Stored data entries:
start

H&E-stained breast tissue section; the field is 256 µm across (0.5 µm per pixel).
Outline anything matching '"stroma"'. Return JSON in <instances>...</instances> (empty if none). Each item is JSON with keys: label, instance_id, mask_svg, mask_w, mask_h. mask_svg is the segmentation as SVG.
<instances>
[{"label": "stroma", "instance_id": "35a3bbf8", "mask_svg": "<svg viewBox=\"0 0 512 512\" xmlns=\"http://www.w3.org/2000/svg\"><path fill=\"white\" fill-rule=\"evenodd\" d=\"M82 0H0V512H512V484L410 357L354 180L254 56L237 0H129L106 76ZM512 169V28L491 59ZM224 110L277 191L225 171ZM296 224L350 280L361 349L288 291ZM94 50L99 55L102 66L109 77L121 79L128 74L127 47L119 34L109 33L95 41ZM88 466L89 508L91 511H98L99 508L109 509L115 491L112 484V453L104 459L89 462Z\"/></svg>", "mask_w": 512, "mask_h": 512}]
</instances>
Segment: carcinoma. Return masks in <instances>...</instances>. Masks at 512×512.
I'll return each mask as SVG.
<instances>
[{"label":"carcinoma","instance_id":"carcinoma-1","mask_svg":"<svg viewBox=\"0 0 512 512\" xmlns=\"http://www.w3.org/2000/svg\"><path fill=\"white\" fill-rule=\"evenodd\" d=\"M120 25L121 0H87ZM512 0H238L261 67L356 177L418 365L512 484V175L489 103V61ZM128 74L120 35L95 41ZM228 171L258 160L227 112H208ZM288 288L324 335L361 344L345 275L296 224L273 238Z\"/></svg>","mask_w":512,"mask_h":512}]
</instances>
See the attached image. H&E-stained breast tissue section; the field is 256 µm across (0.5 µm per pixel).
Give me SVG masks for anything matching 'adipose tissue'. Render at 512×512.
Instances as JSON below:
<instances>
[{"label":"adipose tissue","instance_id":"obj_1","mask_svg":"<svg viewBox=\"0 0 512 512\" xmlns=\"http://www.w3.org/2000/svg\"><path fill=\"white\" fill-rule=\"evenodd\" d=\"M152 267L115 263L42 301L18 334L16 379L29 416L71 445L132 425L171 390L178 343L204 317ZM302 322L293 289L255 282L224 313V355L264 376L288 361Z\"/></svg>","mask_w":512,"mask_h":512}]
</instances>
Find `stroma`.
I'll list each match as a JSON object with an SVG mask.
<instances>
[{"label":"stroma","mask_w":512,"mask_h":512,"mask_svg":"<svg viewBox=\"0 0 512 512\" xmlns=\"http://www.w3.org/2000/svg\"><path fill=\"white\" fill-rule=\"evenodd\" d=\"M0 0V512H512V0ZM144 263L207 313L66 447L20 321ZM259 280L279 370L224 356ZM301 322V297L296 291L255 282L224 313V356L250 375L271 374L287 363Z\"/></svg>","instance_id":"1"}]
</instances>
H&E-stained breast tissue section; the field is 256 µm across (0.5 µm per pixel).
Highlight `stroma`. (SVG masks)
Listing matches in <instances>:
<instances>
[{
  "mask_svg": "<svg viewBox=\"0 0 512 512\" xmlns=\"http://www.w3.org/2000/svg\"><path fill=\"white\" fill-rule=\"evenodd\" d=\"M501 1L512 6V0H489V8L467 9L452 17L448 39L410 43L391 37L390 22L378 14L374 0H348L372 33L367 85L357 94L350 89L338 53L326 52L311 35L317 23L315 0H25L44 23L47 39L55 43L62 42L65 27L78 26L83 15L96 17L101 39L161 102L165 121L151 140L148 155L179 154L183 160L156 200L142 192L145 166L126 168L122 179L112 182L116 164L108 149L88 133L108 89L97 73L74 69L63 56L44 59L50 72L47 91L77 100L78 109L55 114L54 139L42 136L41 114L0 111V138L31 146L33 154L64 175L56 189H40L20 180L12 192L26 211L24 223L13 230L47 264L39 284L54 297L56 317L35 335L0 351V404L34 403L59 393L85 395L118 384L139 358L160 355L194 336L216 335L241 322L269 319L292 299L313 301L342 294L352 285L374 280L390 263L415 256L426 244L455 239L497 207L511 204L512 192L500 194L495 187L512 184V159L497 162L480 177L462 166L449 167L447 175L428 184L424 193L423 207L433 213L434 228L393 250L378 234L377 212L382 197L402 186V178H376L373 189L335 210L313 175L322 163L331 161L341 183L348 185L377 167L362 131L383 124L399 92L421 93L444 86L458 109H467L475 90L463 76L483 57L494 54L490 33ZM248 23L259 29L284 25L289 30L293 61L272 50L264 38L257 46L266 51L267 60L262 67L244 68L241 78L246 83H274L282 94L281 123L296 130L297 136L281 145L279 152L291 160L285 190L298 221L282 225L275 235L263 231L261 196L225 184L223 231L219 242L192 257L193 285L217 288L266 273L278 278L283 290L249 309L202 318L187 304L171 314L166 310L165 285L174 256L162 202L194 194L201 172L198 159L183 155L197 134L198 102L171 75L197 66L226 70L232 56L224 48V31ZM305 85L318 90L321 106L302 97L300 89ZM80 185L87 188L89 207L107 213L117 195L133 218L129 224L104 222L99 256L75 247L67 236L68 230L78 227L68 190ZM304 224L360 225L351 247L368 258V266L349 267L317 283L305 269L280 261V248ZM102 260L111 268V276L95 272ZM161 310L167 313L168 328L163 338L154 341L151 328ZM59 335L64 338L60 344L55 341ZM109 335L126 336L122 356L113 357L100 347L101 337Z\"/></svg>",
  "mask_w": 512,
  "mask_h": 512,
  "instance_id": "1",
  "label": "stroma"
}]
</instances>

end

Task statement ->
Word for word, write out the data.

Answer to this problem ->
H&E-stained breast tissue section; the field is 256 µm across (0.5 µm per pixel).
Outline anything matching '"stroma"'. Return JSON in <instances>...</instances> (empty if none). Each item is JSON with keys: label, instance_id, mask_svg, mask_w, mask_h. mask_svg is the segmentation as SVG.
<instances>
[{"label": "stroma", "instance_id": "35a3bbf8", "mask_svg": "<svg viewBox=\"0 0 512 512\" xmlns=\"http://www.w3.org/2000/svg\"><path fill=\"white\" fill-rule=\"evenodd\" d=\"M82 0H0V512H512V484L410 357L354 180L254 56L237 0H129L106 76ZM512 169V28L491 59ZM224 110L277 191L225 171ZM296 224L350 280L361 349L288 291ZM94 50L99 55L102 66L109 77L121 79L128 74L127 47L119 34L109 33L95 41ZM88 466L89 508L91 511H98L99 508L109 509L115 491L112 484V453L104 459L89 462Z\"/></svg>", "mask_w": 512, "mask_h": 512}]
</instances>
Segment: carcinoma. Return masks in <instances>...</instances>. Masks at 512×512.
I'll return each mask as SVG.
<instances>
[{"label":"carcinoma","instance_id":"carcinoma-1","mask_svg":"<svg viewBox=\"0 0 512 512\" xmlns=\"http://www.w3.org/2000/svg\"><path fill=\"white\" fill-rule=\"evenodd\" d=\"M120 25L121 0H87ZM512 0H238L261 67L356 177L418 365L512 484V175L489 103V61ZM128 74L120 35L95 41ZM228 171L258 160L227 112H208ZM288 288L324 335L361 344L345 275L296 224L273 238Z\"/></svg>","mask_w":512,"mask_h":512}]
</instances>
See the attached image. H&E-stained breast tissue section; the field is 256 µm across (0.5 µm per pixel).
Give me SVG masks for anything matching 'adipose tissue'. Render at 512×512.
Instances as JSON below:
<instances>
[{"label":"adipose tissue","instance_id":"obj_1","mask_svg":"<svg viewBox=\"0 0 512 512\" xmlns=\"http://www.w3.org/2000/svg\"><path fill=\"white\" fill-rule=\"evenodd\" d=\"M152 267L115 263L42 301L18 334L16 379L29 416L71 445L132 425L171 390L178 343L204 317ZM302 322L293 289L255 282L224 313V355L264 376L288 361Z\"/></svg>","mask_w":512,"mask_h":512}]
</instances>
Find `stroma`.
I'll list each match as a JSON object with an SVG mask.
<instances>
[{"label":"stroma","mask_w":512,"mask_h":512,"mask_svg":"<svg viewBox=\"0 0 512 512\" xmlns=\"http://www.w3.org/2000/svg\"><path fill=\"white\" fill-rule=\"evenodd\" d=\"M0 0V512H512V0ZM144 263L207 313L66 447L20 321ZM259 280L279 370L224 356ZM301 322V297L296 291L255 282L224 313V356L250 375L271 374L287 363Z\"/></svg>","instance_id":"1"}]
</instances>
H&E-stained breast tissue section; the field is 256 µm across (0.5 µm per pixel).
Highlight `stroma`. (SVG masks)
Listing matches in <instances>:
<instances>
[{
  "mask_svg": "<svg viewBox=\"0 0 512 512\" xmlns=\"http://www.w3.org/2000/svg\"><path fill=\"white\" fill-rule=\"evenodd\" d=\"M501 1L512 6V0H489V8L467 9L452 17L448 39L410 43L391 37L390 22L378 14L374 0H348L372 33L367 85L357 94L350 89L338 53L326 52L311 35L317 23L315 0H25L44 23L47 39L55 43L62 42L65 27L78 26L83 15L96 17L101 39L161 102L165 121L151 140L148 155L179 154L183 160L156 200L142 192L145 166L126 168L122 179L112 182L116 164L108 149L88 133L108 89L97 73L74 69L63 56L44 59L50 72L47 91L77 100L78 109L55 114L54 139L42 136L41 114L0 111V138L31 146L33 154L64 175L56 189H40L20 180L12 192L26 211L24 223L13 230L47 264L39 284L54 297L56 317L35 335L0 351V404L34 403L59 393L85 395L118 384L139 358L160 355L194 336L216 335L241 322L269 319L292 299L313 301L342 294L352 285L374 280L390 263L415 256L426 244L455 239L497 207L511 204L512 192L500 194L495 187L512 184V159L497 162L480 177L462 166L449 167L447 175L428 184L424 193L423 207L433 213L434 228L393 250L378 234L377 212L382 197L402 186V178H376L373 189L335 210L313 175L322 163L331 161L341 183L348 185L377 167L362 131L383 124L399 92L421 93L444 86L458 109H467L475 90L463 76L483 57L494 54L490 33ZM248 23L259 29L284 25L289 30L293 61L272 50L264 38L257 46L266 51L267 60L262 67L244 68L241 78L246 83H274L282 94L281 123L296 130L297 136L281 145L279 152L291 160L285 190L298 221L282 225L275 235L263 231L261 196L225 184L223 231L219 242L192 257L193 285L217 288L266 273L278 278L283 290L249 309L202 318L187 304L171 314L166 310L165 285L174 256L162 202L194 194L201 172L198 159L183 155L197 134L198 102L171 75L197 66L226 70L232 56L224 48V31ZM305 85L318 90L321 106L302 97L300 89ZM80 185L87 188L89 207L107 213L117 195L133 218L129 224L104 222L99 256L75 247L67 236L68 230L78 227L68 190ZM304 224L360 225L351 247L368 258V266L349 267L317 283L305 269L280 261V248ZM102 260L111 268V276L95 272ZM161 310L167 313L168 328L163 338L154 341L151 328ZM59 335L64 338L60 344L55 341ZM109 335L126 336L122 356L113 357L100 347L101 337Z\"/></svg>",
  "mask_w": 512,
  "mask_h": 512,
  "instance_id": "1",
  "label": "stroma"
}]
</instances>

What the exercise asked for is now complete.